Could you copy every entry below word for word, without changing or answering anything in them?

## Listed records
┄┄┄┄┄┄
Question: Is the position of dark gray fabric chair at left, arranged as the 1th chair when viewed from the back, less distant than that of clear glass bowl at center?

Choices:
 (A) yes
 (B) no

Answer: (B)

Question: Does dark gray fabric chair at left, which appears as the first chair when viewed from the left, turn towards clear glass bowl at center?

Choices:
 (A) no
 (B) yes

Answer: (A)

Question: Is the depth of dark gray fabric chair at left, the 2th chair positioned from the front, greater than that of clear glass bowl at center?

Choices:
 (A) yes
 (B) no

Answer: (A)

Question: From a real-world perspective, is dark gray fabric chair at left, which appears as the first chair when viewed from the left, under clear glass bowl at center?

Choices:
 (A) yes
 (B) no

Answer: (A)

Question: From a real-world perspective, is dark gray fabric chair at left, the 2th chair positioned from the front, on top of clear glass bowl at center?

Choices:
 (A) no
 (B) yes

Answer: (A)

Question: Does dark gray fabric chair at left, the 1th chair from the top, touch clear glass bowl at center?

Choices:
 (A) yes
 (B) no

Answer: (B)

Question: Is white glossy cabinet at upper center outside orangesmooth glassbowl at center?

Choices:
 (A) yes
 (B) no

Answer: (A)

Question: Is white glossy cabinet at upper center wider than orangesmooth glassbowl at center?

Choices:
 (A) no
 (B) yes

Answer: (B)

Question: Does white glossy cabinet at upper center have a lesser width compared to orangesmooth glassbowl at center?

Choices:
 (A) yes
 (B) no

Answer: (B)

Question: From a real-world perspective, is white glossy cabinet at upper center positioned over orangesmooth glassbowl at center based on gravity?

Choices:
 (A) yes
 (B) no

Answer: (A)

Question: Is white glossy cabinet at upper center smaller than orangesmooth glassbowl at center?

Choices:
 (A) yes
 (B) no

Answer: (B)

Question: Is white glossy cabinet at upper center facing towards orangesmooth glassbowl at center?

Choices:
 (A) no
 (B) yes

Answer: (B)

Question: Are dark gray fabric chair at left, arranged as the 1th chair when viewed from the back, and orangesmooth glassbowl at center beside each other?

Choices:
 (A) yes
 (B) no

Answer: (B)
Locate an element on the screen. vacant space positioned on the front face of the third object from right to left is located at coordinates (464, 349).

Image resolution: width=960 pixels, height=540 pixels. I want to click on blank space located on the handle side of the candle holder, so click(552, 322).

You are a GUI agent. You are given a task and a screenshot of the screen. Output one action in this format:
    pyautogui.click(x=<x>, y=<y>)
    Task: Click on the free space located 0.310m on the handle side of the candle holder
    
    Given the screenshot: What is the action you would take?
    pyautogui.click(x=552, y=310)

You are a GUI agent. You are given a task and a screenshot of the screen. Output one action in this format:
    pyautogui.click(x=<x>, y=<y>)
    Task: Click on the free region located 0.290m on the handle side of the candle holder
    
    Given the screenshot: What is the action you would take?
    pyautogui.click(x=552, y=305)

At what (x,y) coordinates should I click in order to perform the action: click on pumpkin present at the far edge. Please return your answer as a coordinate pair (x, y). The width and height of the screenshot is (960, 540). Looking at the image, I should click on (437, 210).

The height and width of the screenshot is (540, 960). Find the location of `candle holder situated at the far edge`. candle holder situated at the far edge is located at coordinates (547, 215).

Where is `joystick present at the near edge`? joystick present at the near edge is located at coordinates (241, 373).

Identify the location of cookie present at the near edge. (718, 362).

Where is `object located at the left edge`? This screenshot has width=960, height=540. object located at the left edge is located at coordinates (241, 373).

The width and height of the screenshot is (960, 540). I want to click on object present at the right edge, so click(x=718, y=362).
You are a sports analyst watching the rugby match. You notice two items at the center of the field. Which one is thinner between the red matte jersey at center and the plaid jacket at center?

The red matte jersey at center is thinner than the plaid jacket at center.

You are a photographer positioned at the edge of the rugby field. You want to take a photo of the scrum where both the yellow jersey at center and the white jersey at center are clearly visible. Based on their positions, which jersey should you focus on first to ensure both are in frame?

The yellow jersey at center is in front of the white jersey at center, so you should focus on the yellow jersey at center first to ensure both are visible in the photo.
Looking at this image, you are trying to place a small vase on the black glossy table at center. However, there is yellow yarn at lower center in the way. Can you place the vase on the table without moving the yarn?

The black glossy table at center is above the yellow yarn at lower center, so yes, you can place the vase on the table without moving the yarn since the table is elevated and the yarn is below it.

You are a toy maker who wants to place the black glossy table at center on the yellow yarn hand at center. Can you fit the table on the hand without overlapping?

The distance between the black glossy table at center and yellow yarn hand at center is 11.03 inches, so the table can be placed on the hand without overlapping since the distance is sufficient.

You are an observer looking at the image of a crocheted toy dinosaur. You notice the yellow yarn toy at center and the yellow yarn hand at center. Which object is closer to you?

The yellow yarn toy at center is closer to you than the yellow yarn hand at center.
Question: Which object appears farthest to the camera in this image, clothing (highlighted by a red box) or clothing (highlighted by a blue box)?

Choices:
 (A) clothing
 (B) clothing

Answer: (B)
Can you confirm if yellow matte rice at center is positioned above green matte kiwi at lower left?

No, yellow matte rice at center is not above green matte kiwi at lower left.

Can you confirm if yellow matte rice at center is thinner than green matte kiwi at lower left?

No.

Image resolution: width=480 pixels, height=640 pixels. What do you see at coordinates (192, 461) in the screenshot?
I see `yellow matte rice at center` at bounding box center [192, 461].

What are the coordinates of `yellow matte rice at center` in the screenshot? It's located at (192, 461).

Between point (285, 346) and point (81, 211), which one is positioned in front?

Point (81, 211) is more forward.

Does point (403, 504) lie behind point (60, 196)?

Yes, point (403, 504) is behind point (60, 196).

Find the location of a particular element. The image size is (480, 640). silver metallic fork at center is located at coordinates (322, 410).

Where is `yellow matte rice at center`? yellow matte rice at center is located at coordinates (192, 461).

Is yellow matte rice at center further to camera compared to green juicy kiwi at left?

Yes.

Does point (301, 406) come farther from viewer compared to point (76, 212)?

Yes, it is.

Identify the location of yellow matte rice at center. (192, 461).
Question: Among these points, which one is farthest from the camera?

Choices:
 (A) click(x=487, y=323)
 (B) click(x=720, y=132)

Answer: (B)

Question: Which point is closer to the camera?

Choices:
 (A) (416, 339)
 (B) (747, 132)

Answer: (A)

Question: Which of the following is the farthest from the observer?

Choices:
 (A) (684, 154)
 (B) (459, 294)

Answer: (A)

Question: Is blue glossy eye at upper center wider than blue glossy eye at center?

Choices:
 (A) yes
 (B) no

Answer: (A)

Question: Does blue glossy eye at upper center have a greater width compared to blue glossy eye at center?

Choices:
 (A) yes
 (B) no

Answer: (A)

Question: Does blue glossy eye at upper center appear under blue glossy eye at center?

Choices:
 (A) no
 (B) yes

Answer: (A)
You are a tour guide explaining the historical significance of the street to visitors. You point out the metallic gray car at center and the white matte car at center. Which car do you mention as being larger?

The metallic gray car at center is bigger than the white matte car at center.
┄┄┄┄┄┄
## Output below
Question: Is the position of dark gray fabric chair at left, arranged as the 1th chair when viewed from the back, less distant than that of clear glass bowl at center?

Choices:
 (A) yes
 (B) no

Answer: (B)

Question: Does dark gray fabric chair at left, which appears as the first chair when viewed from the left, turn towards clear glass bowl at center?

Choices:
 (A) no
 (B) yes

Answer: (A)

Question: Is the depth of dark gray fabric chair at left, the 2th chair positioned from the front, greater than that of clear glass bowl at center?

Choices:
 (A) yes
 (B) no

Answer: (A)

Question: From a real-world perspective, is dark gray fabric chair at left, which appears as the first chair when viewed from the left, under clear glass bowl at center?

Choices:
 (A) yes
 (B) no

Answer: (A)

Question: From a real-world perspective, is dark gray fabric chair at left, the 2th chair positioned from the front, on top of clear glass bowl at center?

Choices:
 (A) no
 (B) yes

Answer: (A)

Question: Does dark gray fabric chair at left, the 1th chair from the top, touch clear glass bowl at center?

Choices:
 (A) yes
 (B) no

Answer: (B)

Question: Is white glossy cabinet at upper center outside orangesmooth glassbowl at center?

Choices:
 (A) yes
 (B) no

Answer: (A)

Question: Is white glossy cabinet at upper center wider than orangesmooth glassbowl at center?

Choices:
 (A) no
 (B) yes

Answer: (B)

Question: Does white glossy cabinet at upper center have a lesser width compared to orangesmooth glassbowl at center?

Choices:
 (A) yes
 (B) no

Answer: (B)

Question: From a real-world perspective, is white glossy cabinet at upper center positioned over orangesmooth glassbowl at center based on gravity?

Choices:
 (A) yes
 (B) no

Answer: (A)

Question: Is white glossy cabinet at upper center smaller than orangesmooth glassbowl at center?

Choices:
 (A) yes
 (B) no

Answer: (B)

Question: Is white glossy cabinet at upper center facing towards orangesmooth glassbowl at center?

Choices:
 (A) no
 (B) yes

Answer: (B)

Question: Are dark gray fabric chair at left, arranged as the 1th chair when viewed from the back, and orangesmooth glassbowl at center beside each other?

Choices:
 (A) yes
 (B) no

Answer: (B)
Locate an element on the screen. vacant space positioned on the front face of the third object from right to left is located at coordinates (464, 349).

Image resolution: width=960 pixels, height=540 pixels. I want to click on blank space located on the handle side of the candle holder, so click(552, 322).

You are a GUI agent. You are given a task and a screenshot of the screen. Output one action in this format:
    pyautogui.click(x=<x>, y=<y>)
    Task: Click on the free space located 0.310m on the handle side of the candle holder
    
    Given the screenshot: What is the action you would take?
    pyautogui.click(x=552, y=310)

You are a GUI agent. You are given a task and a screenshot of the screen. Output one action in this format:
    pyautogui.click(x=<x>, y=<y>)
    Task: Click on the free region located 0.290m on the handle side of the candle holder
    
    Given the screenshot: What is the action you would take?
    pyautogui.click(x=552, y=305)

At what (x,y) coordinates should I click in order to perform the action: click on pumpkin present at the far edge. Please return your answer as a coordinate pair (x, y). The width and height of the screenshot is (960, 540). Looking at the image, I should click on (437, 210).

The height and width of the screenshot is (540, 960). Find the location of `candle holder situated at the far edge`. candle holder situated at the far edge is located at coordinates (547, 215).

Where is `joystick present at the near edge`? joystick present at the near edge is located at coordinates (241, 373).

Identify the location of cookie present at the near edge. (718, 362).

Where is `object located at the left edge`? This screenshot has width=960, height=540. object located at the left edge is located at coordinates (241, 373).

The width and height of the screenshot is (960, 540). I want to click on object present at the right edge, so click(x=718, y=362).
You are a sports analyst watching the rugby match. You notice two items at the center of the field. Which one is thinner between the red matte jersey at center and the plaid jacket at center?

The red matte jersey at center is thinner than the plaid jacket at center.

You are a photographer positioned at the edge of the rugby field. You want to take a photo of the scrum where both the yellow jersey at center and the white jersey at center are clearly visible. Based on their positions, which jersey should you focus on first to ensure both are in frame?

The yellow jersey at center is in front of the white jersey at center, so you should focus on the yellow jersey at center first to ensure both are visible in the photo.
Looking at this image, you are trying to place a small vase on the black glossy table at center. However, there is yellow yarn at lower center in the way. Can you place the vase on the table without moving the yarn?

The black glossy table at center is above the yellow yarn at lower center, so yes, you can place the vase on the table without moving the yarn since the table is elevated and the yarn is below it.

You are a toy maker who wants to place the black glossy table at center on the yellow yarn hand at center. Can you fit the table on the hand without overlapping?

The distance between the black glossy table at center and yellow yarn hand at center is 11.03 inches, so the table can be placed on the hand without overlapping since the distance is sufficient.

You are an observer looking at the image of a crocheted toy dinosaur. You notice the yellow yarn toy at center and the yellow yarn hand at center. Which object is closer to you?

The yellow yarn toy at center is closer to you than the yellow yarn hand at center.
Question: Which object appears farthest to the camera in this image, clothing (highlighted by a red box) or clothing (highlighted by a blue box)?

Choices:
 (A) clothing
 (B) clothing

Answer: (B)
Can you confirm if yellow matte rice at center is positioned above green matte kiwi at lower left?

No, yellow matte rice at center is not above green matte kiwi at lower left.

Can you confirm if yellow matte rice at center is thinner than green matte kiwi at lower left?

No.

Image resolution: width=480 pixels, height=640 pixels. What do you see at coordinates (192, 461) in the screenshot?
I see `yellow matte rice at center` at bounding box center [192, 461].

What are the coordinates of `yellow matte rice at center` in the screenshot? It's located at (192, 461).

Between point (285, 346) and point (81, 211), which one is positioned in front?

Point (81, 211) is more forward.

Does point (403, 504) lie behind point (60, 196)?

Yes, point (403, 504) is behind point (60, 196).

Find the location of a particular element. The image size is (480, 640). silver metallic fork at center is located at coordinates (322, 410).

Where is `yellow matte rice at center`? yellow matte rice at center is located at coordinates (192, 461).

Is yellow matte rice at center further to camera compared to green juicy kiwi at left?

Yes.

Does point (301, 406) come farther from viewer compared to point (76, 212)?

Yes, it is.

Identify the location of yellow matte rice at center. (192, 461).
Question: Among these points, which one is farthest from the camera?

Choices:
 (A) click(x=487, y=323)
 (B) click(x=720, y=132)

Answer: (B)

Question: Which point is closer to the camera?

Choices:
 (A) (416, 339)
 (B) (747, 132)

Answer: (A)

Question: Which of the following is the farthest from the observer?

Choices:
 (A) (684, 154)
 (B) (459, 294)

Answer: (A)

Question: Is blue glossy eye at upper center wider than blue glossy eye at center?

Choices:
 (A) yes
 (B) no

Answer: (A)

Question: Does blue glossy eye at upper center have a greater width compared to blue glossy eye at center?

Choices:
 (A) yes
 (B) no

Answer: (A)

Question: Does blue glossy eye at upper center appear under blue glossy eye at center?

Choices:
 (A) no
 (B) yes

Answer: (A)
You are a tour guide explaining the historical significance of the street to visitors. You point out the metallic gray car at center and the white matte car at center. Which car do you mention as being larger?

The metallic gray car at center is bigger than the white matte car at center.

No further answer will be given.